[Extracted data entries]
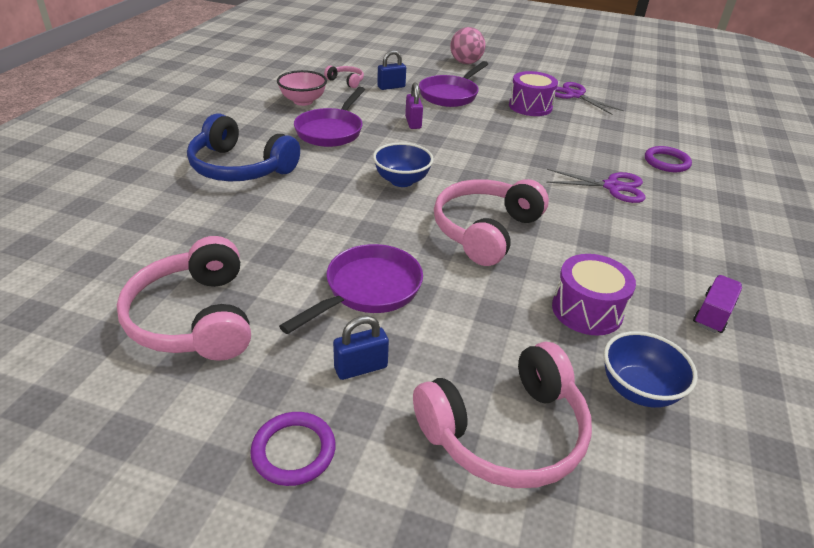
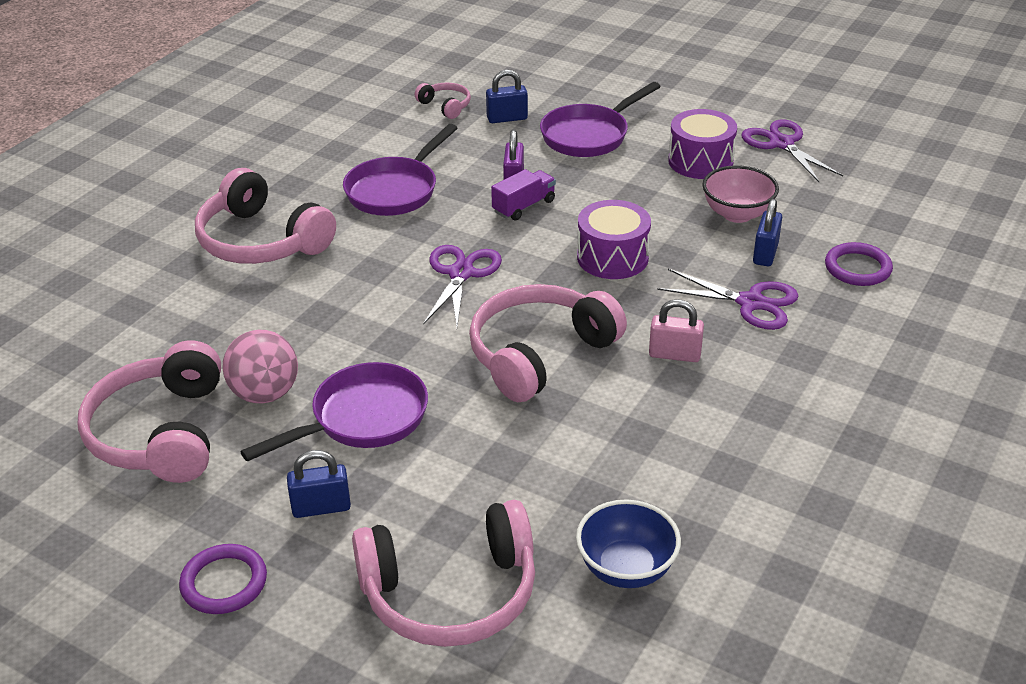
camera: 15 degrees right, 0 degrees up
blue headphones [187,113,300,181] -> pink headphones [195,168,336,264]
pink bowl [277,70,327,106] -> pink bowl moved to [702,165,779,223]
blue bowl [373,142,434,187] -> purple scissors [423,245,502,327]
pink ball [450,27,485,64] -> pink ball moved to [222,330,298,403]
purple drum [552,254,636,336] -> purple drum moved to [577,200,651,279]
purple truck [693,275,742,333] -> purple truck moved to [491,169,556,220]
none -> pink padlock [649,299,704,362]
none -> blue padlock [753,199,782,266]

==

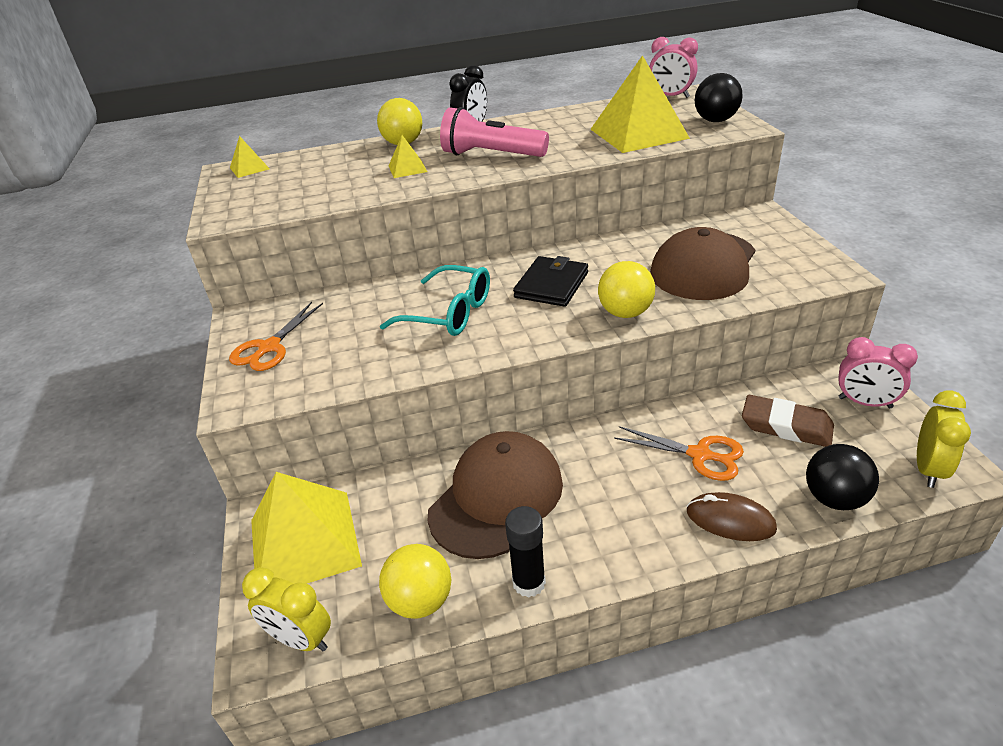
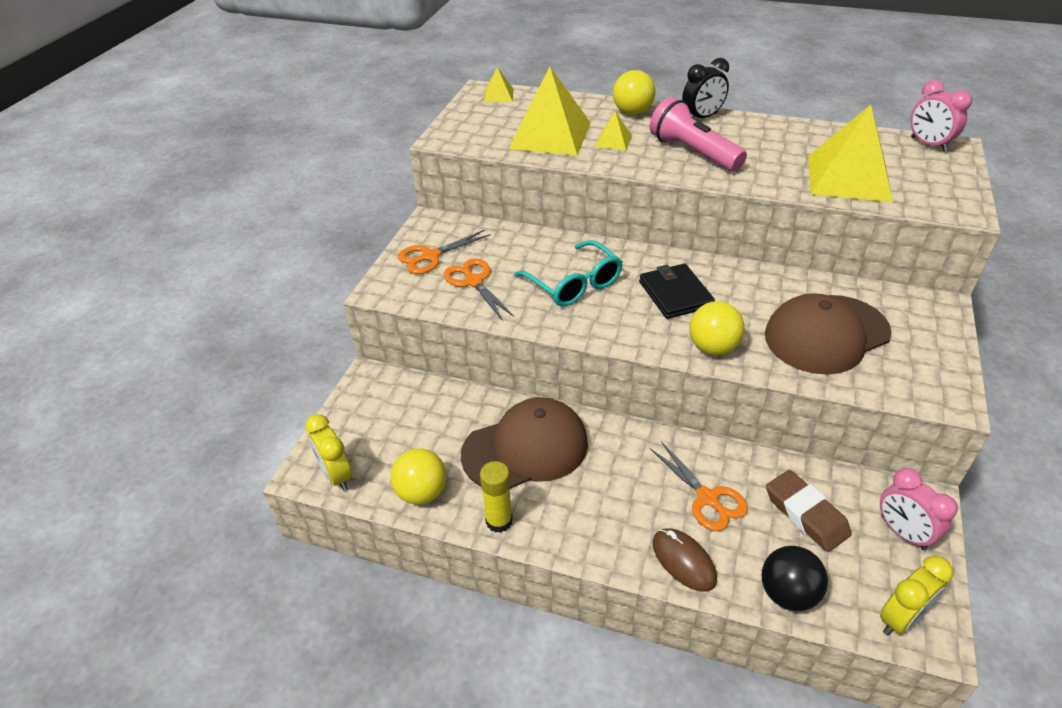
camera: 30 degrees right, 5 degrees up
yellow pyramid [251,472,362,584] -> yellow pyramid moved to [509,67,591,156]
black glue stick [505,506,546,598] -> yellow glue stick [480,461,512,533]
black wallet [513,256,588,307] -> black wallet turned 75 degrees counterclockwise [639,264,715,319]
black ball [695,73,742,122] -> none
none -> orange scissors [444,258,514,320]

◆ **WORK TO BE COMPLETED**
Retype the portion of the data above that starts on the line with "pink bowl [277,70,327,106]" and finishes on the line with "purple drum [552,254,636,336]", including both of those lines.

◆ **REPLY**
pink bowl [277,70,327,106] -> pink bowl moved to [702,165,779,223]
blue bowl [373,142,434,187] -> purple scissors [423,245,502,327]
pink ball [450,27,485,64] -> pink ball moved to [222,330,298,403]
purple drum [552,254,636,336] -> purple drum moved to [577,200,651,279]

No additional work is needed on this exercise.